## WORK TO BE COMPLETED:
Look through the records below, and whenever a line contains "right", copy it.

[Synthetic geometry scene data]
=== Section Start ===
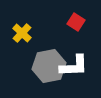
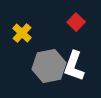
red square: rotated 12 degrees clockwise
white L-shape: rotated 112 degrees clockwise
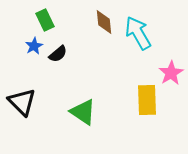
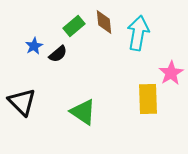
green rectangle: moved 29 px right, 6 px down; rotated 75 degrees clockwise
cyan arrow: rotated 40 degrees clockwise
yellow rectangle: moved 1 px right, 1 px up
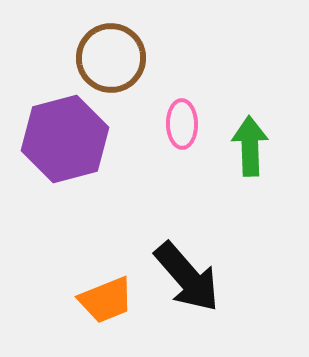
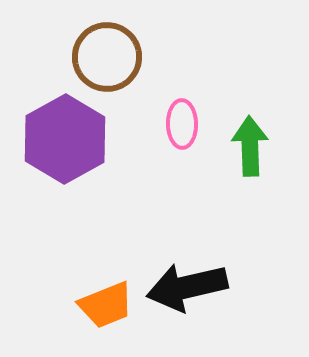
brown circle: moved 4 px left, 1 px up
purple hexagon: rotated 14 degrees counterclockwise
black arrow: moved 10 px down; rotated 118 degrees clockwise
orange trapezoid: moved 5 px down
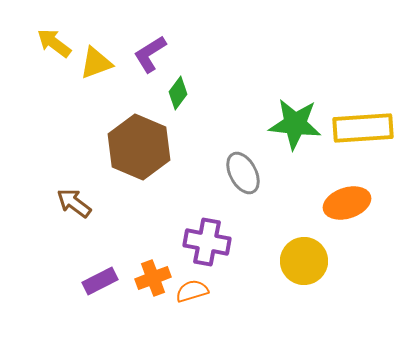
=== Section End ===
## YOUR RESPONSE:
green rectangle: moved 29 px right, 6 px down; rotated 75 degrees clockwise
yellow rectangle: moved 1 px right, 1 px up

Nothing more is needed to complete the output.